§ Exercise goal:
Below are entries; output exactly the lines from the one with "CN1 pin 2: N_13 -> N_9" to the one with "U2 pin K: GND -> none", both included, and nothing else.

*** Opening of Exercise material ***

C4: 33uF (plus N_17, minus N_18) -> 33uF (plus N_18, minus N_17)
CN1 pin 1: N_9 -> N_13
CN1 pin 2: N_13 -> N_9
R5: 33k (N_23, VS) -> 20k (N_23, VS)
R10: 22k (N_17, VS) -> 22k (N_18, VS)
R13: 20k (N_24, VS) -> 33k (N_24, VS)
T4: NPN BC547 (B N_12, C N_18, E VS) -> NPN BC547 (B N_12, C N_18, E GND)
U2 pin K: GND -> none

*** Close of Exercise material ***
*** Opening of Exercise material ***

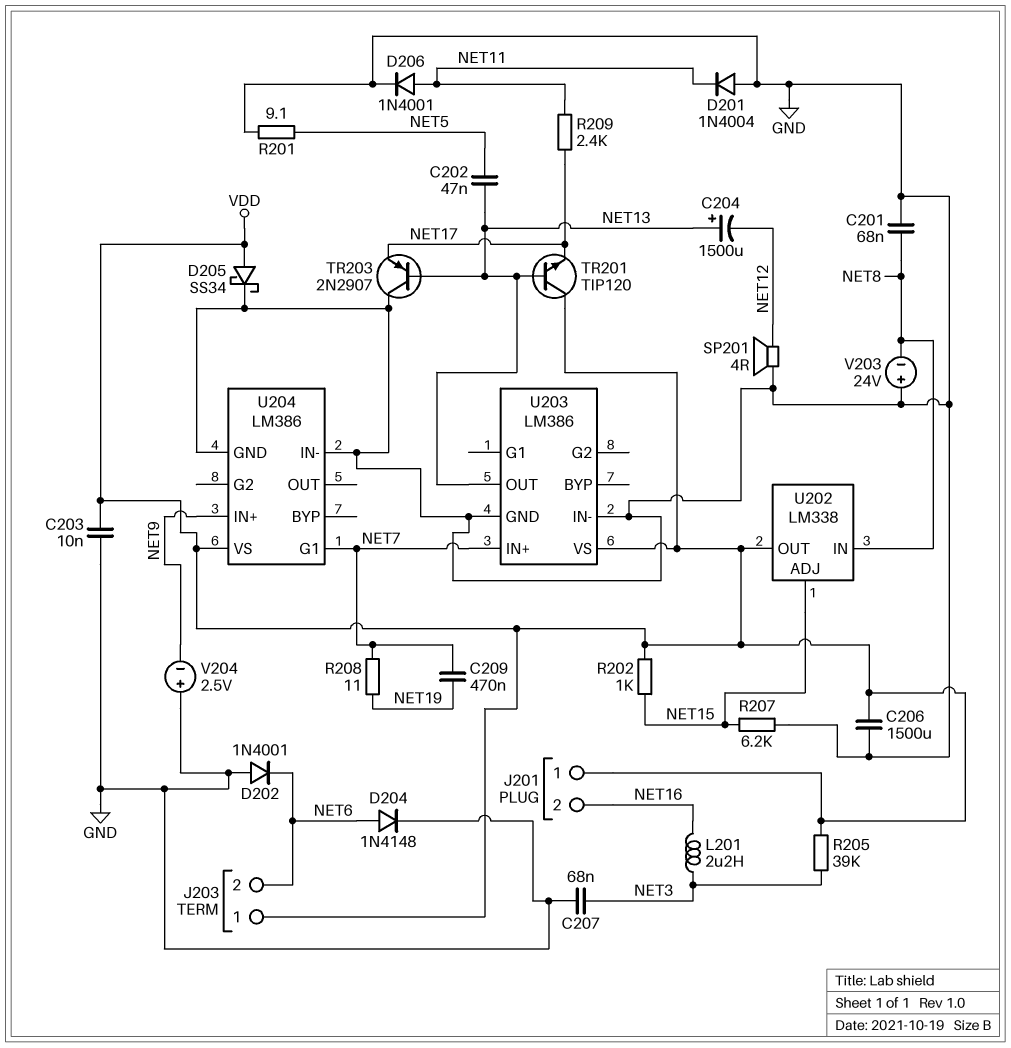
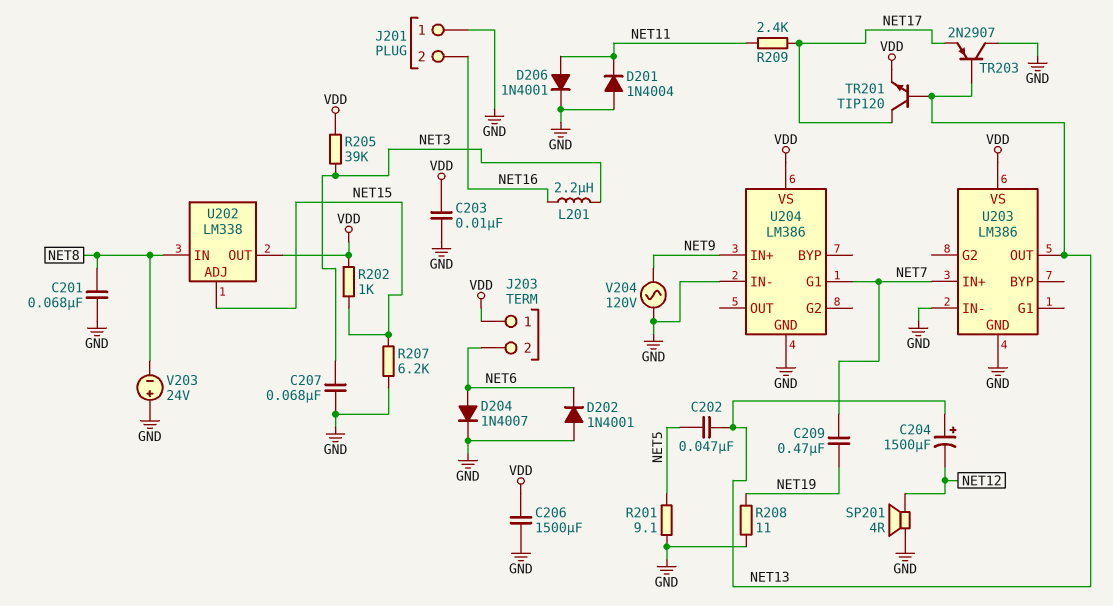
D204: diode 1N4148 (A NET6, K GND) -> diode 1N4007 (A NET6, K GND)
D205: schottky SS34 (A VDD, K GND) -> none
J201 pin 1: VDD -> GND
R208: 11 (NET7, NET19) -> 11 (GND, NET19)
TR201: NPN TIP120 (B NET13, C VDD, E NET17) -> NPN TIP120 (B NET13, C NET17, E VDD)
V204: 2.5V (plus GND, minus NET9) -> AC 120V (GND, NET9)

*** Close of Exercise material ***

§ Result of the task:
CN1 pin 2: N_13 -> N_9
R5: 33k (N_23, VS) -> 20k (N_23, VS)
R10: 22k (N_17, VS) -> 22k (N_18, VS)
R13: 20k (N_24, VS) -> 33k (N_24, VS)
T4: NPN BC547 (B N_12, C N_18, E VS) -> NPN BC547 (B N_12, C N_18, E GND)
U2 pin K: GND -> none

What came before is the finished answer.